(Beginning of Data provided)

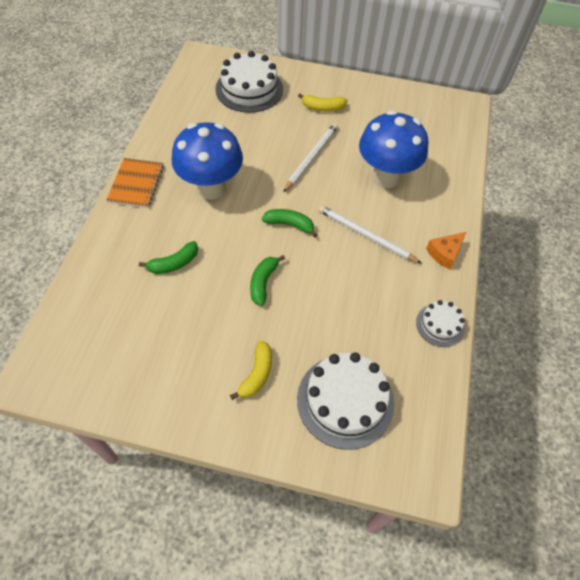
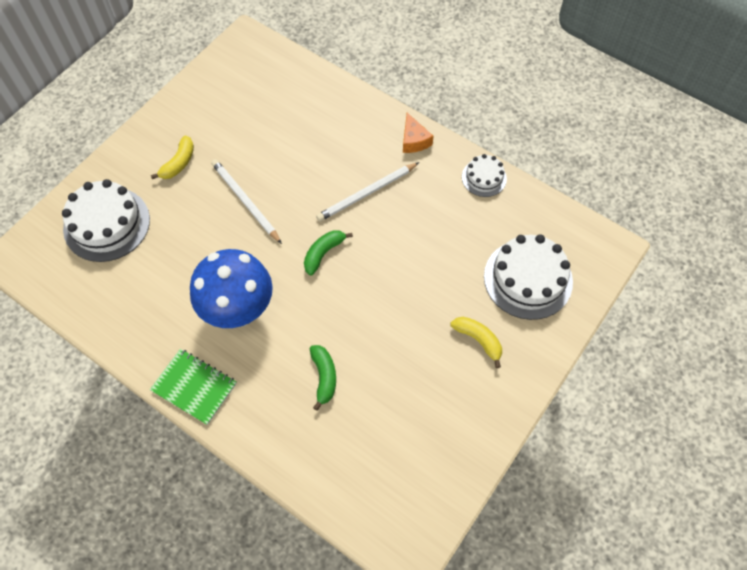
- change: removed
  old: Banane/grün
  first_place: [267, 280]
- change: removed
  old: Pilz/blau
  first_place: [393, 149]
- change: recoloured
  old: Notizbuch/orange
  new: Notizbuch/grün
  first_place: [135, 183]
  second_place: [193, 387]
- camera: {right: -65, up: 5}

(End of Data provided)

Activity
Give the data above again, exactly, with every picture removed.

Solution
- change: removed
  old: Banane/grün
  first_place: [267, 280]
- change: removed
  old: Pilz/blau
  first_place: [393, 149]
- change: recoloured
  old: Notizbuch/orange
  new: Notizbuch/grün
  first_place: [135, 183]
  second_place: [193, 387]
- camera: {right: -65, up: 5}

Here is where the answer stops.